(Edit tracking data)
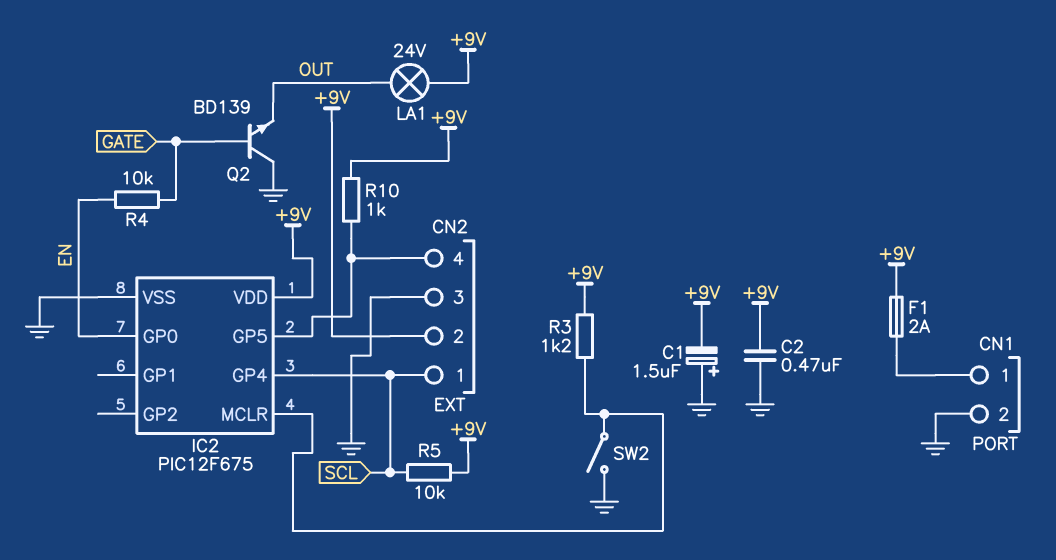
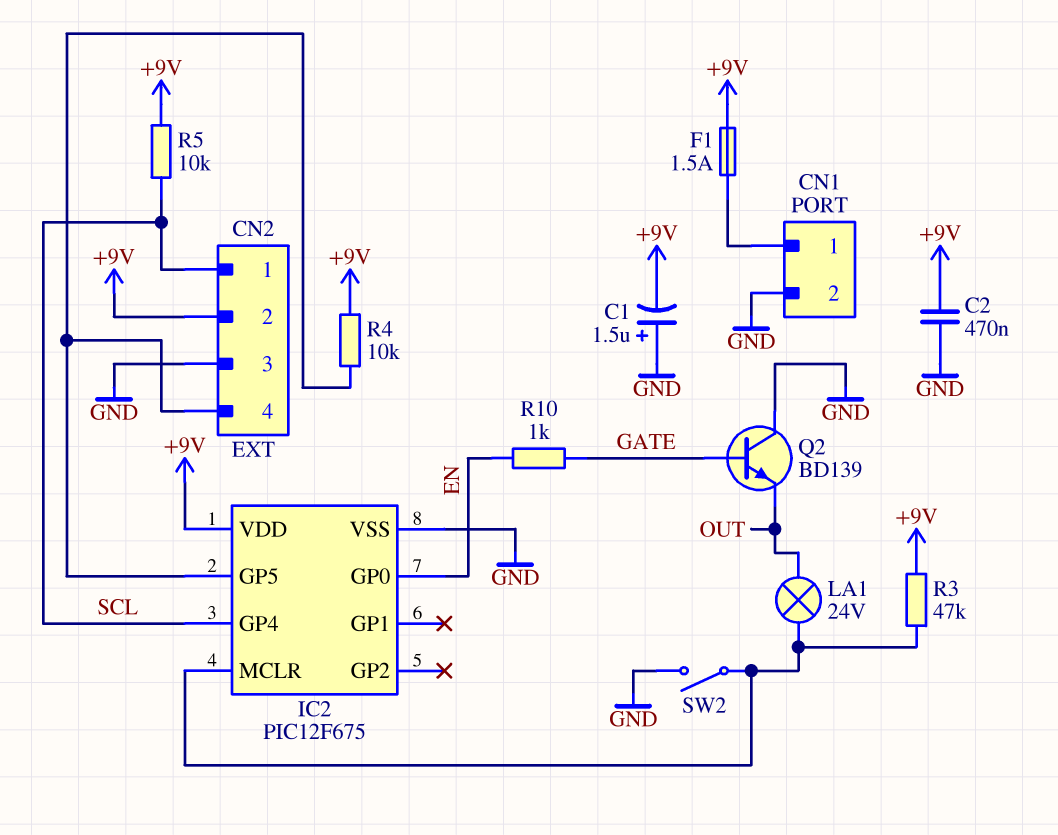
F1: 2A (+9V, CN1/1) -> 1.5A (+9V, CN1/1)
LA1: lamp 24V (+9V, OUT) -> lamp 24V (IC2/MCLR, OUT)
R3: 1.2k (+9V, IC2/MCLR) -> 47k (+9V, IC2/MCLR)
R4: 10k (EN, GATE) -> 10k (+9V, CN2/4)
R10: 1k (+9V, CN2/4) -> 1k (EN, GATE)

REQUIRED WORK: Transcribe every entry above exactly as it stands, but skip the images.

RESULT OF THE EXERCISE:
F1: 2A (+9V, CN1/1) -> 1.5A (+9V, CN1/1)
LA1: lamp 24V (+9V, OUT) -> lamp 24V (IC2/MCLR, OUT)
R3: 1.2k (+9V, IC2/MCLR) -> 47k (+9V, IC2/MCLR)
R4: 10k (EN, GATE) -> 10k (+9V, CN2/4)
R10: 1k (+9V, CN2/4) -> 1k (EN, GATE)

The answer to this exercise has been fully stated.